* _WHAT TO DO_
A word-for-word copy of all entries is required, without images.

Dataset entries:
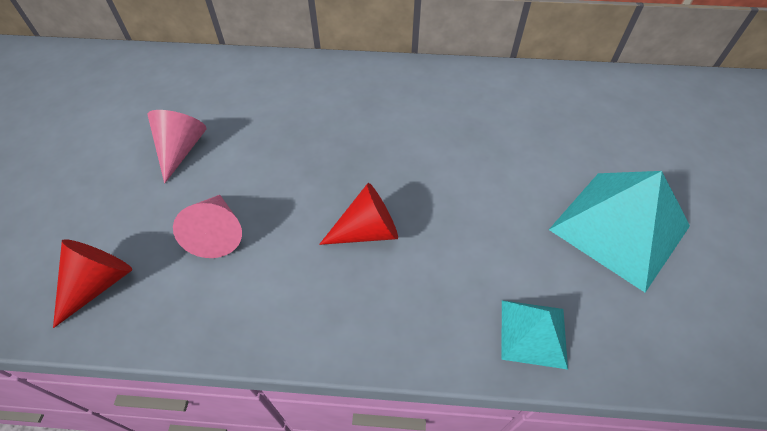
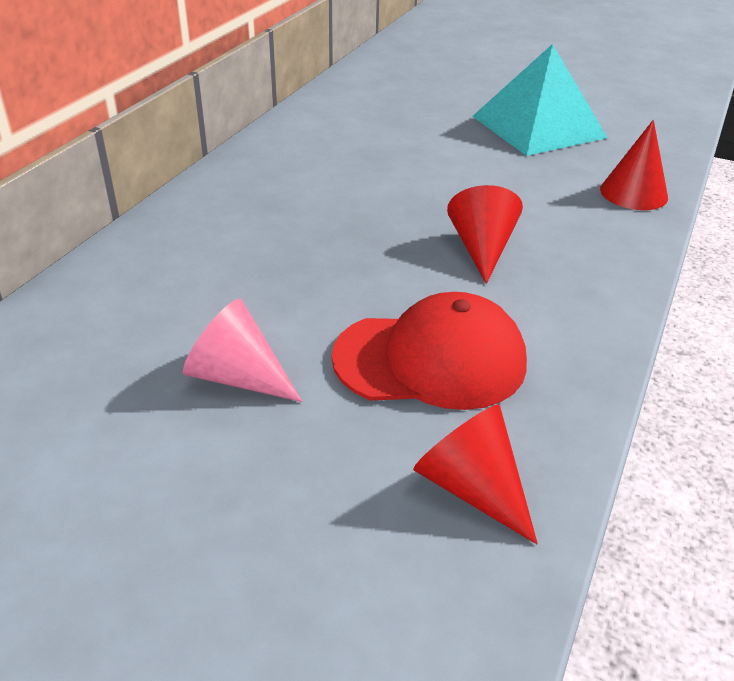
camera: 70 degrees left, 15 degrees down
pink cone [173,195,242,258] -> red cap [332,292,527,410]
turquoise pyramid [501,300,568,369] -> red cone [600,120,668,210]

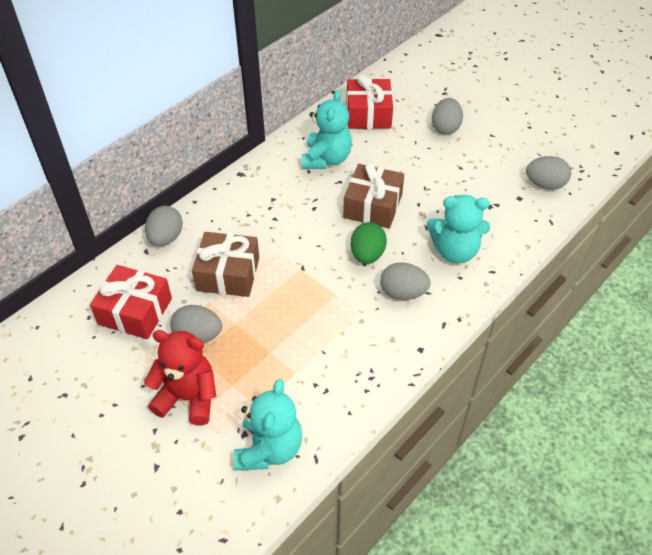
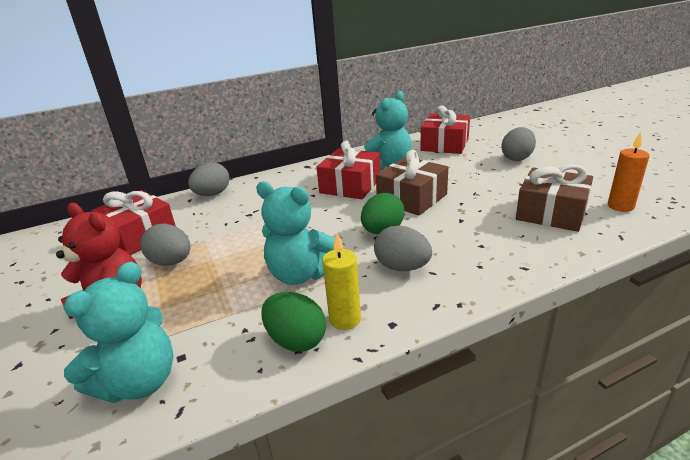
camera: 25 degrees right, 20 degrees down
brown gift [192,232,259,297] -> brown gift moved to [516,164,593,232]
turquoise teddy bear [426,195,490,263] -> turquoise teddy bear moved to [256,181,335,285]
grey egg [526,156,571,190] -> orange candle [608,132,649,212]
none -> green egg [261,292,326,352]
none -> red gift [316,141,381,199]
none -> yellow candle [322,233,361,330]

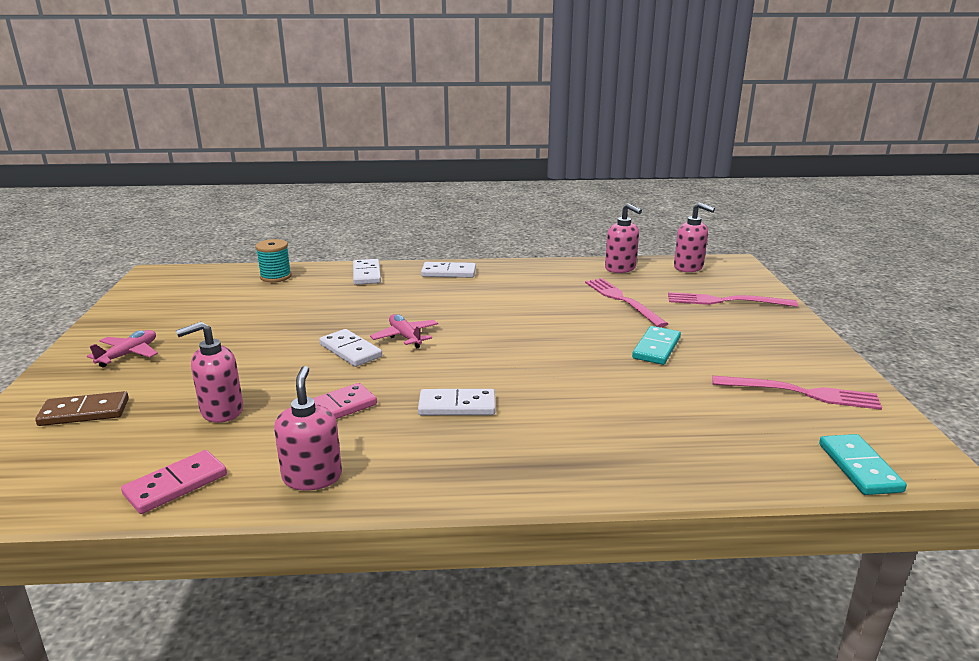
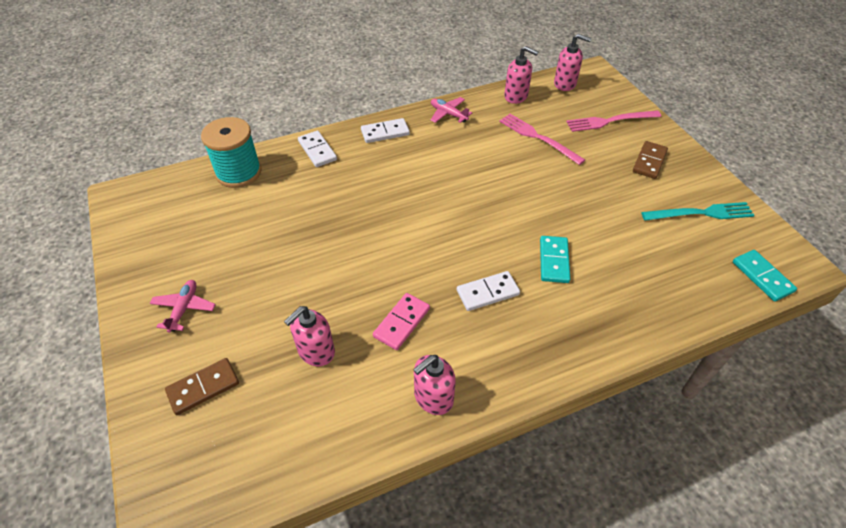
camera: 20 degrees left, 25 degrees up
pink domino [121,450,227,514] -> none
turquoise spool [255,239,292,282] -> turquoise spool [201,117,262,188], size x1.63
pink soap dispenser [274,366,342,491] -> pink soap dispenser turned 105 degrees counterclockwise [413,355,456,415]
white domino [319,329,382,367] -> none
pink plane [370,314,438,348] -> pink plane moved to [430,97,472,123]
turquoise domino [632,326,681,365] -> turquoise domino moved to [540,236,570,283]
pink fork [712,376,882,410] -> turquoise fork [641,202,755,221]
none -> brown domino [633,141,668,179]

* _ANSWER SPACE_
camera: 70 degrees left, 15 degrees down
pink cone [173,195,242,258] -> red cap [332,292,527,410]
turquoise pyramid [501,300,568,369] -> red cone [600,120,668,210]

camera: 25 degrees right, 20 degrees down
brown gift [192,232,259,297] -> brown gift moved to [516,164,593,232]
turquoise teddy bear [426,195,490,263] -> turquoise teddy bear moved to [256,181,335,285]
grey egg [526,156,571,190] -> orange candle [608,132,649,212]
none -> green egg [261,292,326,352]
none -> red gift [316,141,381,199]
none -> yellow candle [322,233,361,330]

camera: 20 degrees left, 25 degrees up
pink domino [121,450,227,514] -> none
turquoise spool [255,239,292,282] -> turquoise spool [201,117,262,188], size x1.63
pink soap dispenser [274,366,342,491] -> pink soap dispenser turned 105 degrees counterclockwise [413,355,456,415]
white domino [319,329,382,367] -> none
pink plane [370,314,438,348] -> pink plane moved to [430,97,472,123]
turquoise domino [632,326,681,365] -> turquoise domino moved to [540,236,570,283]
pink fork [712,376,882,410] -> turquoise fork [641,202,755,221]
none -> brown domino [633,141,668,179]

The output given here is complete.